START Records for the task
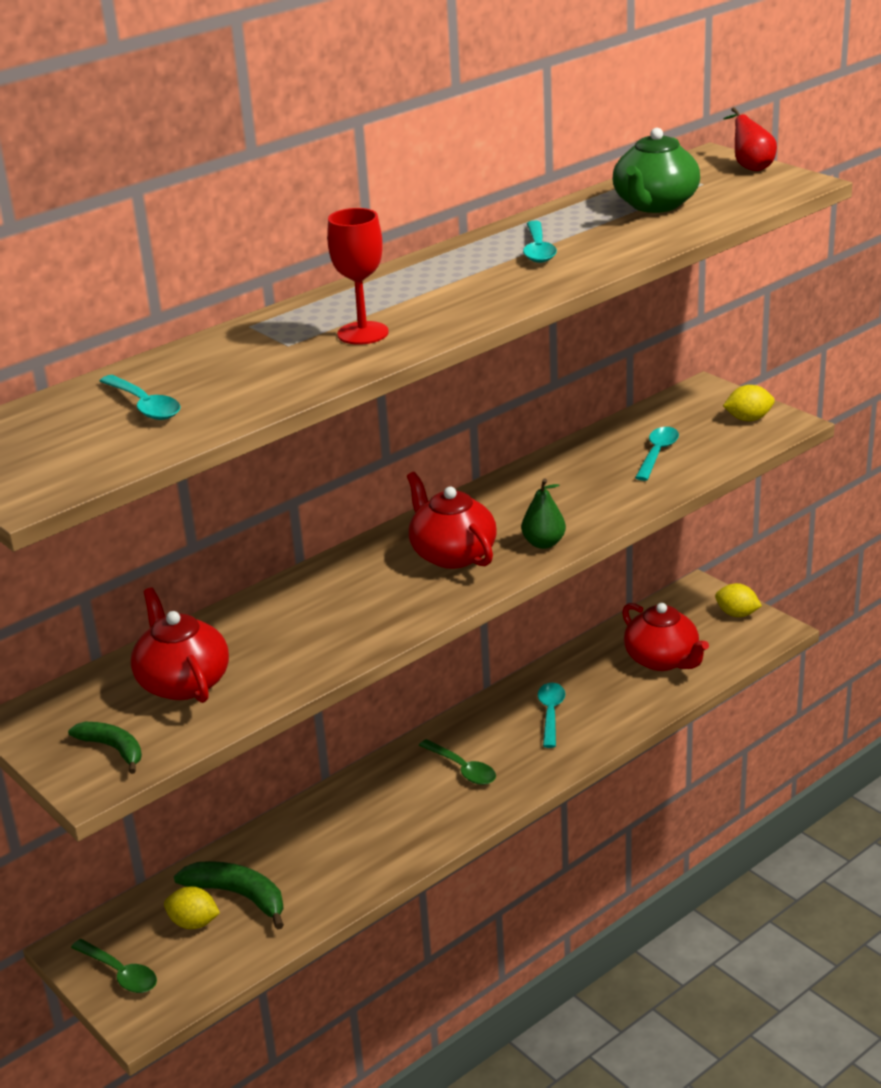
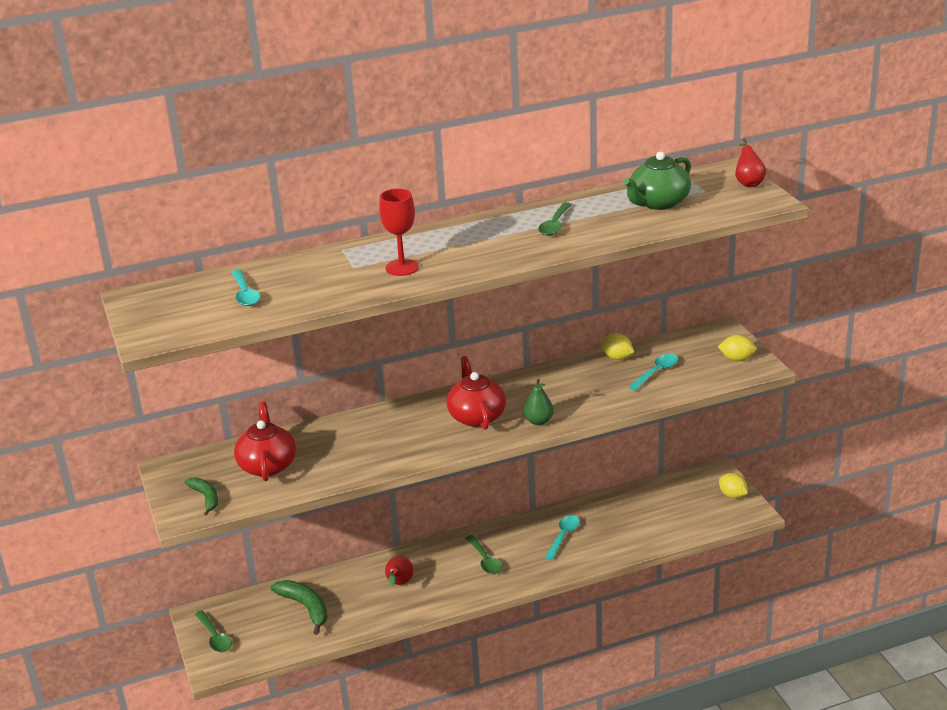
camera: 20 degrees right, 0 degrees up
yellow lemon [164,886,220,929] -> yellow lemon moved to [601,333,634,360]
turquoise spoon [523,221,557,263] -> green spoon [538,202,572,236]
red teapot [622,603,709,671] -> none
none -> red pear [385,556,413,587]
END Records for the task
START Records for the task
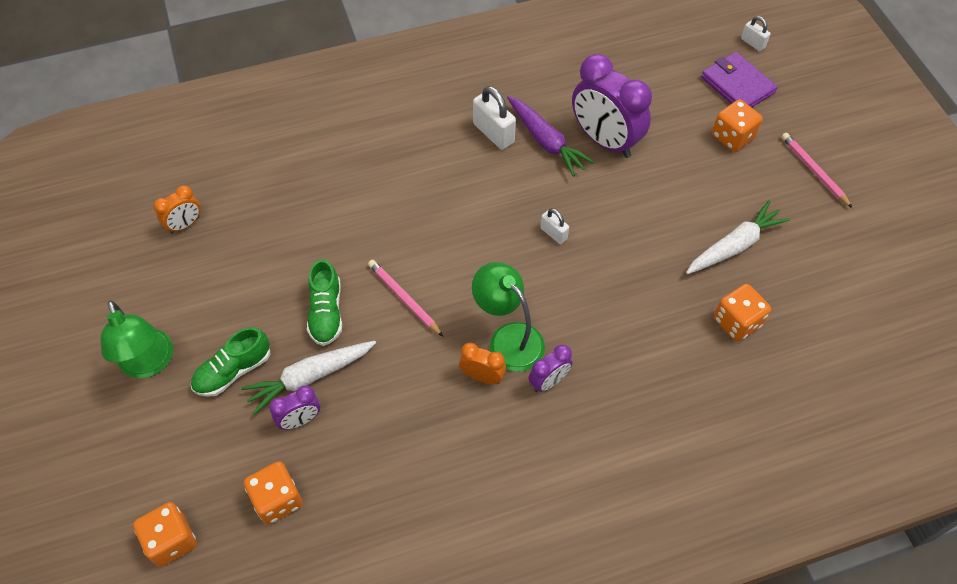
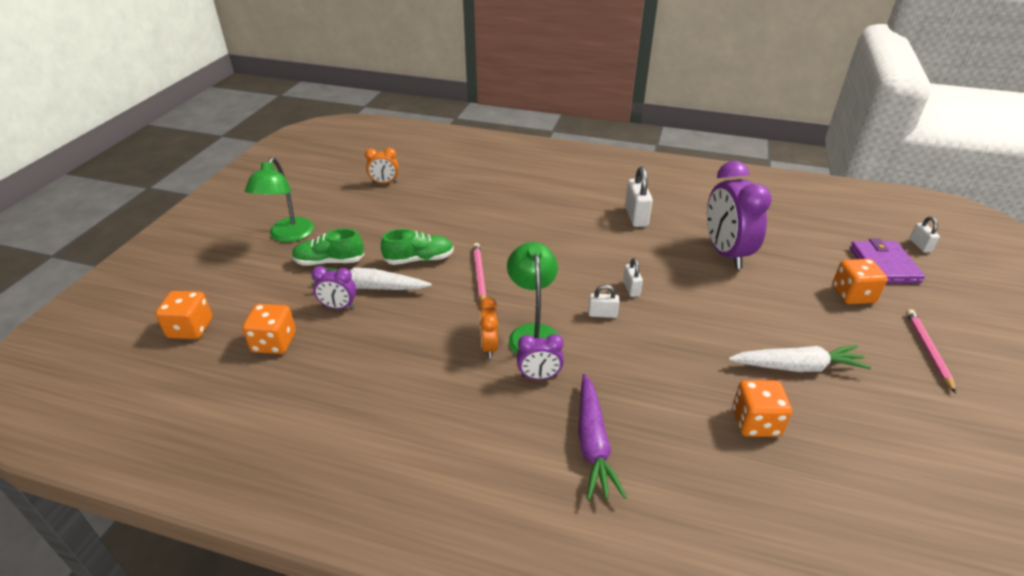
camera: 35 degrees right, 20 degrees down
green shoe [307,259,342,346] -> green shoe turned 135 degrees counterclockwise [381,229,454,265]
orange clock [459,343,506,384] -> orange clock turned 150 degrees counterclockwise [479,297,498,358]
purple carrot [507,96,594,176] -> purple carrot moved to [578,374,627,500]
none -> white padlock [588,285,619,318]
END Records for the task
Out of the data above, set down the lines from the one with "purple carrot [507,96,594,176]" to the one with "none -> white padlock [588,285,619,318]", both included, exactly as written and with no additions.

* [Solution]:
purple carrot [507,96,594,176] -> purple carrot moved to [578,374,627,500]
none -> white padlock [588,285,619,318]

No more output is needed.